'''
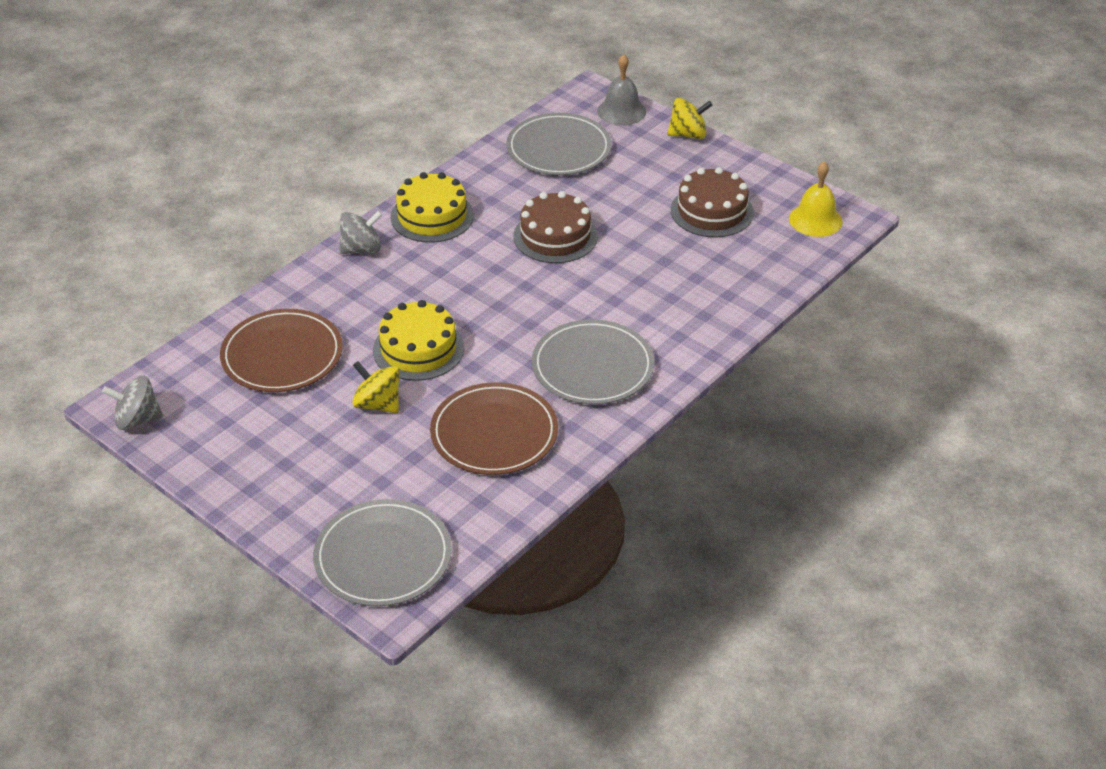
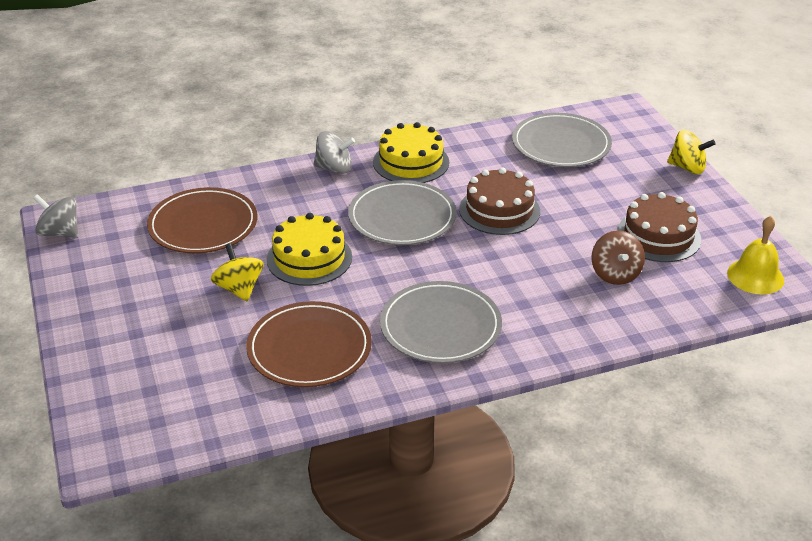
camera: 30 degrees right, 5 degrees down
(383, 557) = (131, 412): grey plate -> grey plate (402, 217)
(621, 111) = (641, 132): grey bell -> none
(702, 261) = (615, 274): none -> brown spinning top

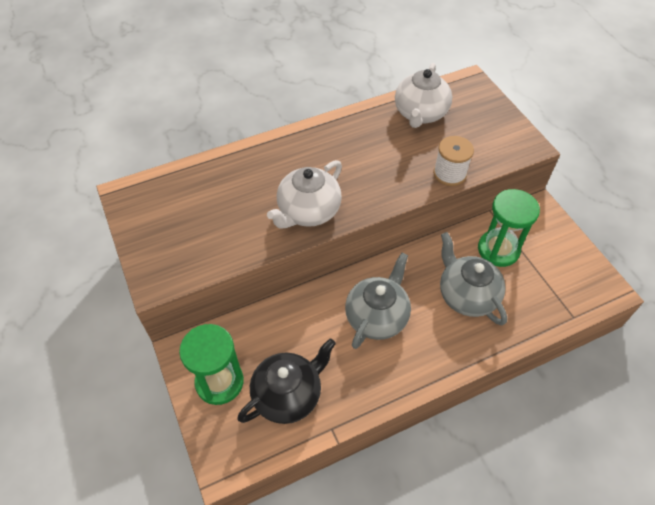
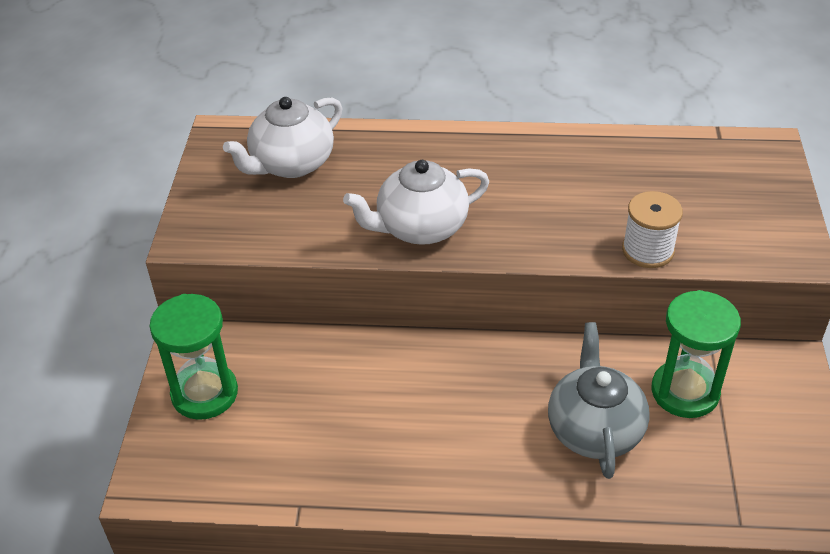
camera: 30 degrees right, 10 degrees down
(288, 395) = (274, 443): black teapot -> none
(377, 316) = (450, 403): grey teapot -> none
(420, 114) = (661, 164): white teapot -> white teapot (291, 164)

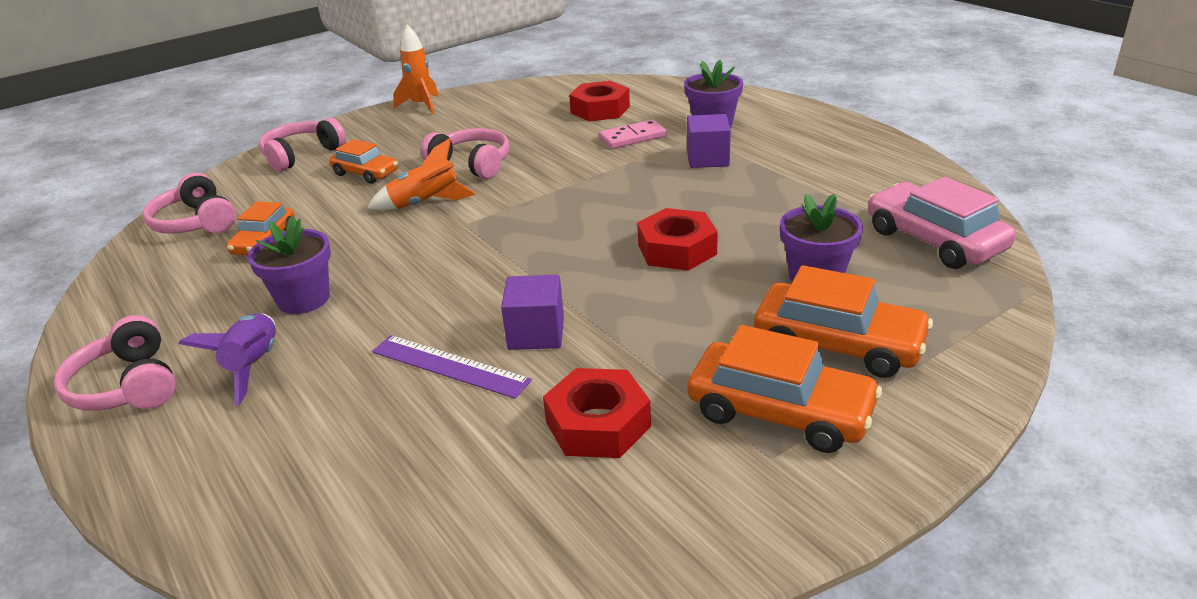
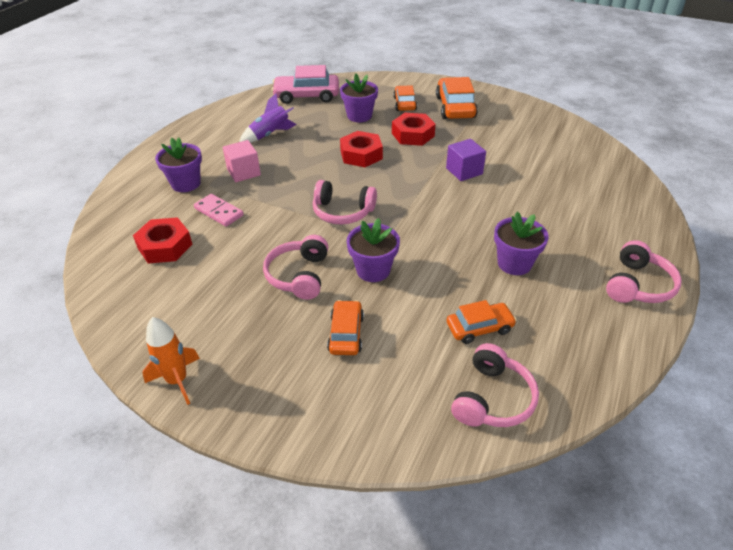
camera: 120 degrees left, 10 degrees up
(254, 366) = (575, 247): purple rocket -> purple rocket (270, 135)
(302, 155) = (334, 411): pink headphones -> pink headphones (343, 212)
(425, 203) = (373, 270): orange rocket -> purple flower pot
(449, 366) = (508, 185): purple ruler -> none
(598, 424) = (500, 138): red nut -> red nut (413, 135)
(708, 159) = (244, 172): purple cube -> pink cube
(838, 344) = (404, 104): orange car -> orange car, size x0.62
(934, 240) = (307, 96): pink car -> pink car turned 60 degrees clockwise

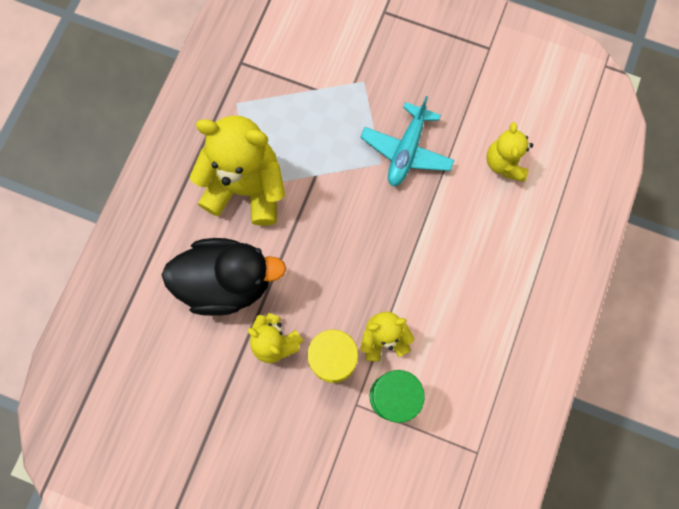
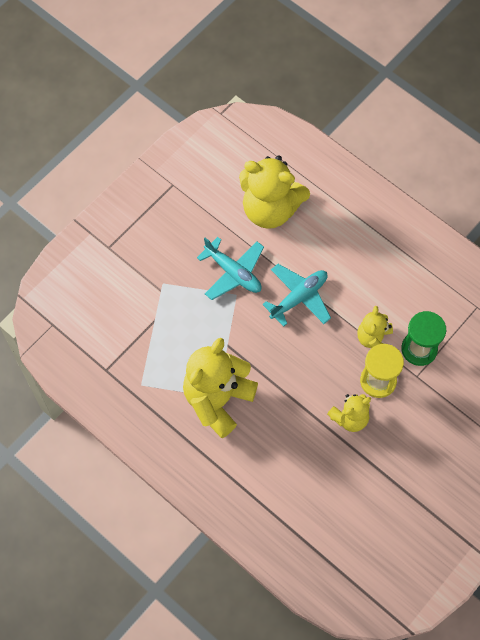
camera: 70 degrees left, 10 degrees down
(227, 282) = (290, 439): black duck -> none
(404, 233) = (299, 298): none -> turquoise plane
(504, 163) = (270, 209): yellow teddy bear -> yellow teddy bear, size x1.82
'''
▶ _What you have to do_: Exact copies of the line containing "(404, 233) = (299, 298): none" and of every line after it through the end of the entries are all that should be output.

▶ _Your response_:
(404, 233) = (299, 298): none -> turquoise plane
(504, 163) = (270, 209): yellow teddy bear -> yellow teddy bear, size x1.82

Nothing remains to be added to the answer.